Below are several records. Retype exactly those lines running from the one with "(148, 166) = (434, 249): white" through the one with "(298, 321) = (281, 208): purple", end lines included, and no others.

(Data)

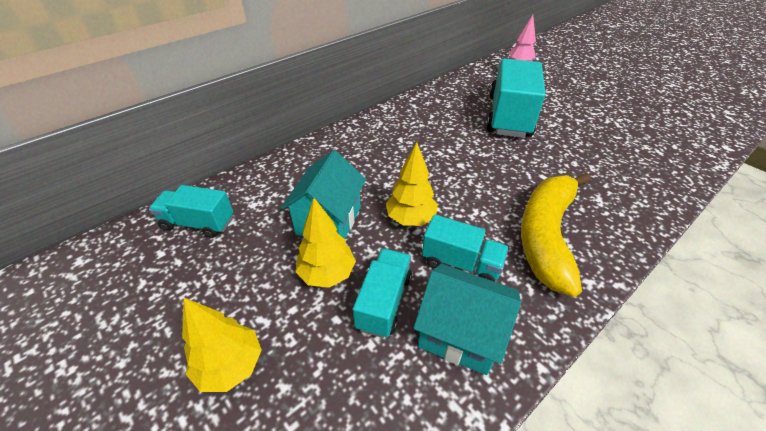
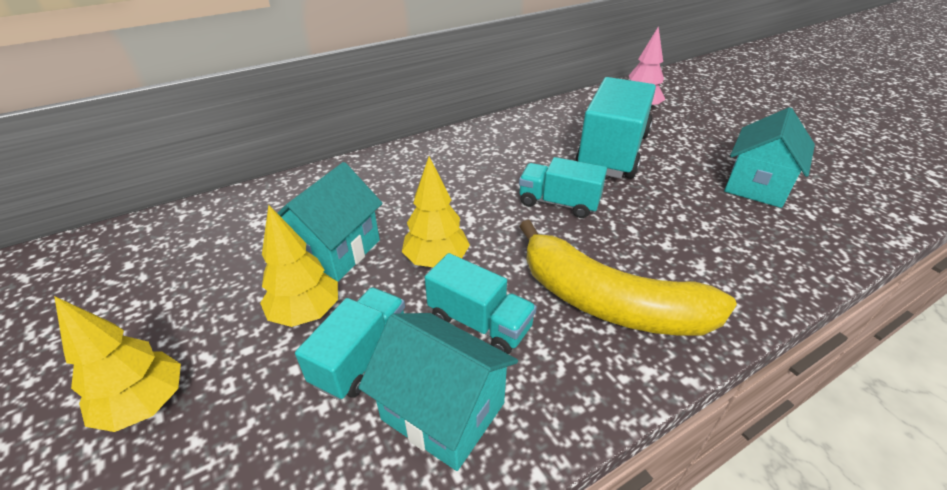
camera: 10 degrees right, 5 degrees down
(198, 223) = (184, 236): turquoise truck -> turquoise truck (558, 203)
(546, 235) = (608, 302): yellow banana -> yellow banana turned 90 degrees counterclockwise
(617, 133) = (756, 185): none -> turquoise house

(End Data)
(Data)

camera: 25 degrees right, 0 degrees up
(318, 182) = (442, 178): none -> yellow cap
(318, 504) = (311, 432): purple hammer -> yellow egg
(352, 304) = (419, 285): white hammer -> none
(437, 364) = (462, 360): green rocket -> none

(End Data)
(Data)

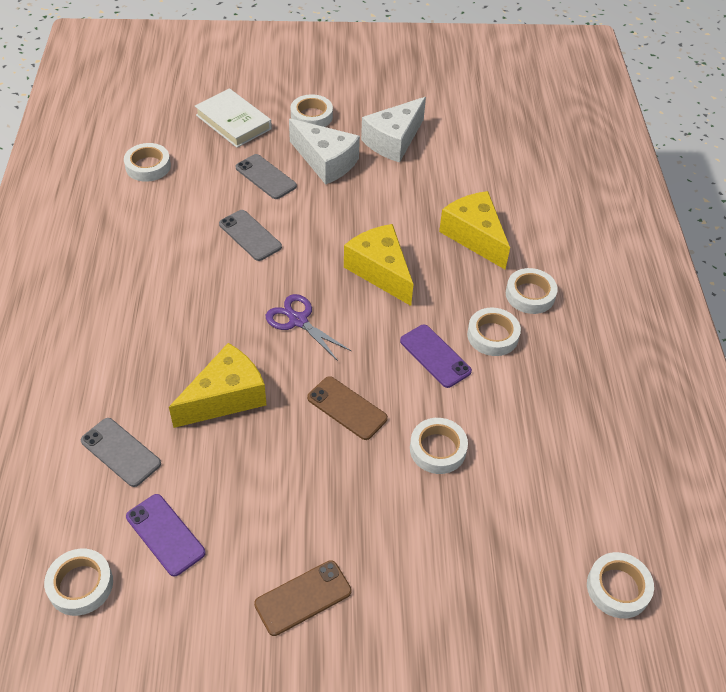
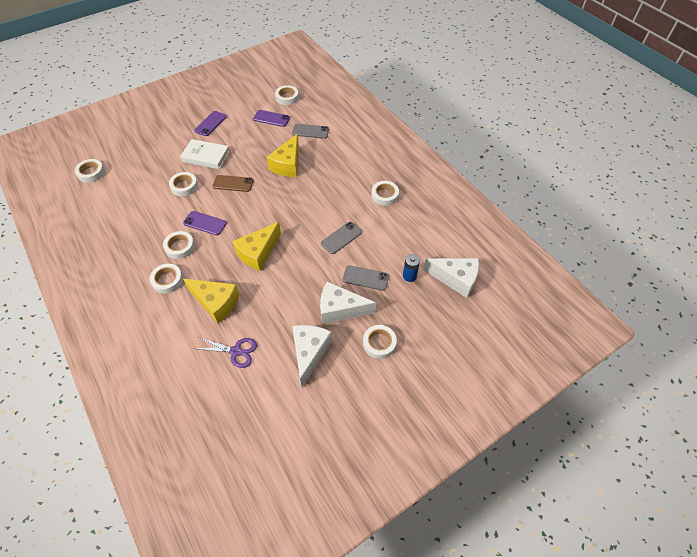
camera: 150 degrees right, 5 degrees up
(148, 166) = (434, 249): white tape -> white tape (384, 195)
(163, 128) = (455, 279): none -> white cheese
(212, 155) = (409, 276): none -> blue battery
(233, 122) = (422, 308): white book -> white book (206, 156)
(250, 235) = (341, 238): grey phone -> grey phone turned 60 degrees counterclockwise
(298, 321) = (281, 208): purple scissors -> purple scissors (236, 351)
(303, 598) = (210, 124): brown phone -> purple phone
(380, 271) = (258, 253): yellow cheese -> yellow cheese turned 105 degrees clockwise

(End Data)

* [Written solution]
(148, 166) = (434, 249): white tape -> white tape (384, 195)
(163, 128) = (455, 279): none -> white cheese
(212, 155) = (409, 276): none -> blue battery
(233, 122) = (422, 308): white book -> white book (206, 156)
(250, 235) = (341, 238): grey phone -> grey phone turned 60 degrees counterclockwise
(298, 321) = (281, 208): purple scissors -> purple scissors (236, 351)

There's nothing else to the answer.